Start of Exercise data

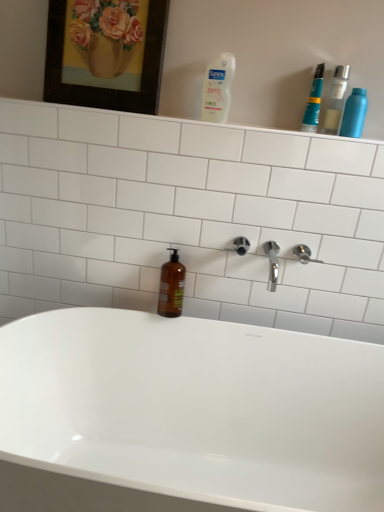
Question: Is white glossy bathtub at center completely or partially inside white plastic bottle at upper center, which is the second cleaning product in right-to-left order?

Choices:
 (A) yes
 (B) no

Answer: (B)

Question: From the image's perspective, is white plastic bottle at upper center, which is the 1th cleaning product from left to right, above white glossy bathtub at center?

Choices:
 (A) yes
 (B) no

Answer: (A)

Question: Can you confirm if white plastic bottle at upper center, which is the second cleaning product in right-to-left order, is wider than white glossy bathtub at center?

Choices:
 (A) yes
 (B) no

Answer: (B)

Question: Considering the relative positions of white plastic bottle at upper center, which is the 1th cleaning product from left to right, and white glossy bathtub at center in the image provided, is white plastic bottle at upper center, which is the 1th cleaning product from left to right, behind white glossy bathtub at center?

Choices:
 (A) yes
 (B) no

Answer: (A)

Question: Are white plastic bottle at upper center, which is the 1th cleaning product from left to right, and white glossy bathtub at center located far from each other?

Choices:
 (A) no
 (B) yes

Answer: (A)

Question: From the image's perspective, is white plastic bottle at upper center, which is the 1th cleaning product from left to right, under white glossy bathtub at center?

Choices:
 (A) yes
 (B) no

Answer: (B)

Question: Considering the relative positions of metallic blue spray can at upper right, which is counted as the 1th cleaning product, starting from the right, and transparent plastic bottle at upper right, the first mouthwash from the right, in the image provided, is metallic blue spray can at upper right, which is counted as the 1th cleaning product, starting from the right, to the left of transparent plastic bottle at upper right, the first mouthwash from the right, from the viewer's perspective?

End of Exercise data

● **Exercise**
Format every line of the records above as a JSON list of strings, one string per line, skipping blank lines and leaving out the pictures.

● **Response for this exercise**
[
  "Question: Is white glossy bathtub at center completely or partially inside white plastic bottle at upper center, which is the second cleaning product in right-to-left order?",
  "Choices:",
  " (A) yes",
  " (B) no",
  "Answer: (B)",
  "Question: From the image's perspective, is white plastic bottle at upper center, which is the 1th cleaning product from left to right, above white glossy bathtub at center?",
  "Choices:",
  " (A) yes",
  " (B) no",
  "Answer: (A)",
  "Question: Can you confirm if white plastic bottle at upper center, which is the second cleaning product in right-to-left order, is wider than white glossy bathtub at center?",
  "Choices:",
  " (A) yes",
  " (B) no",
  "Answer: (B)",
  "Question: Considering the relative positions of white plastic bottle at upper center, which is the 1th cleaning product from left to right, and white glossy bathtub at center in the image provided, is white plastic bottle at upper center, which is the 1th cleaning product from left to right, behind white glossy bathtub at center?",
  "Choices:",
  " (A) yes",
  " (B) no",
  "Answer: (A)",
  "Question: Are white plastic bottle at upper center, which is the 1th cleaning product from left to right, and white glossy bathtub at center located far from each other?",
  "Choices:",
  " (A) no",
  " (B) yes",
  "Answer: (A)",
  "Question: From the image's perspective, is white plastic bottle at upper center, which is the 1th cleaning product from left to right, under white glossy bathtub at center?",
  "Choices:",
  " (A) yes",
  " (B) no",
  "Answer: (B)",
  "Question: Considering the relative positions of metallic blue spray can at upper right, which is counted as the 1th cleaning product, starting from the right, and transparent plastic bottle at upper right, the first mouthwash from the right, in the image provided, is metallic blue spray can at upper right, which is counted as the 1th cleaning product, starting from the right, to the left of transparent plastic bottle at upper right, the first mouthwash from the right, from the viewer's perspective?"
]